Records for this task →
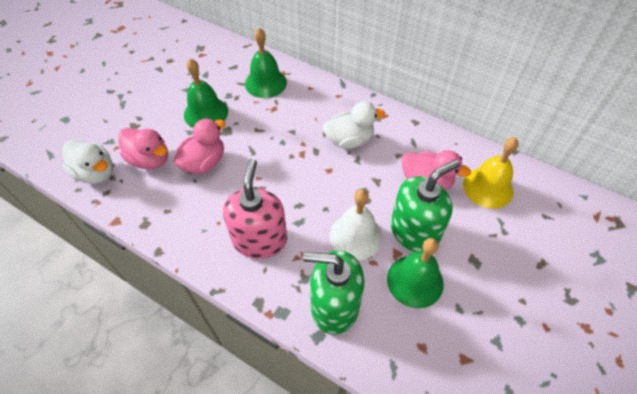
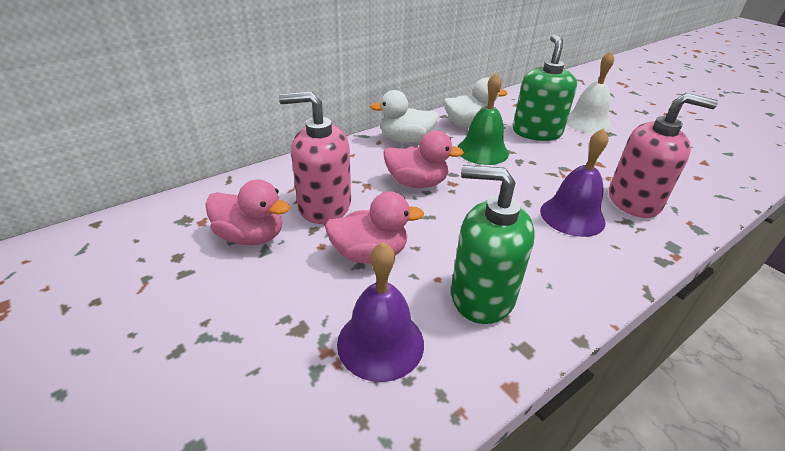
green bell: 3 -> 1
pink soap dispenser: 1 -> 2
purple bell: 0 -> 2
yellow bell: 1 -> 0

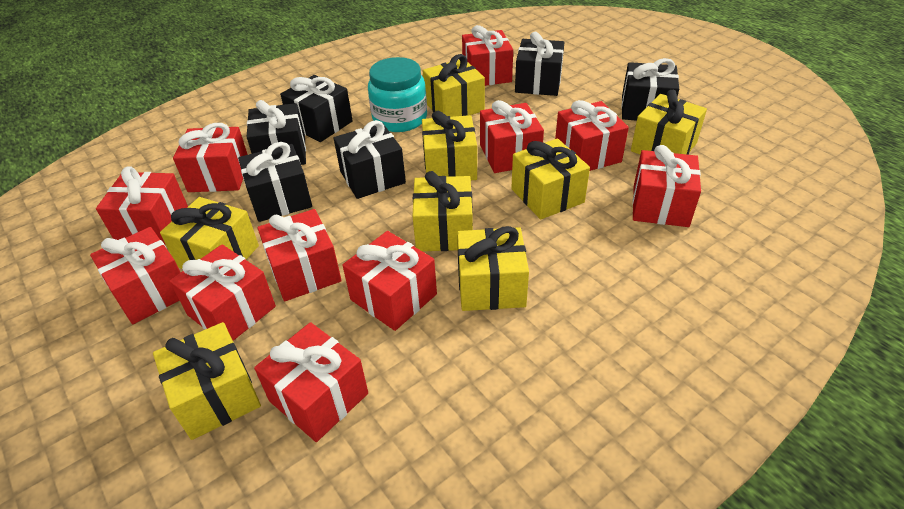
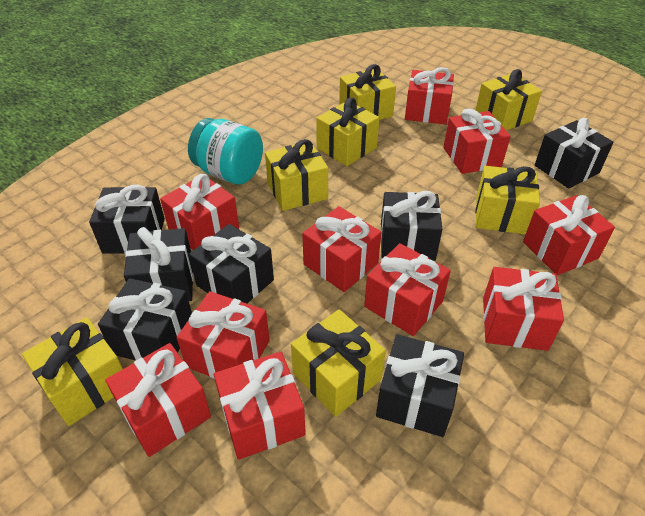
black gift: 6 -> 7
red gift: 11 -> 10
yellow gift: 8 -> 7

Task → Please, without any pictures, print each entry exactly.

Your response →
green bell: 3 -> 1
pink soap dispenser: 1 -> 2
purple bell: 0 -> 2
yellow bell: 1 -> 0

black gift: 6 -> 7
red gift: 11 -> 10
yellow gift: 8 -> 7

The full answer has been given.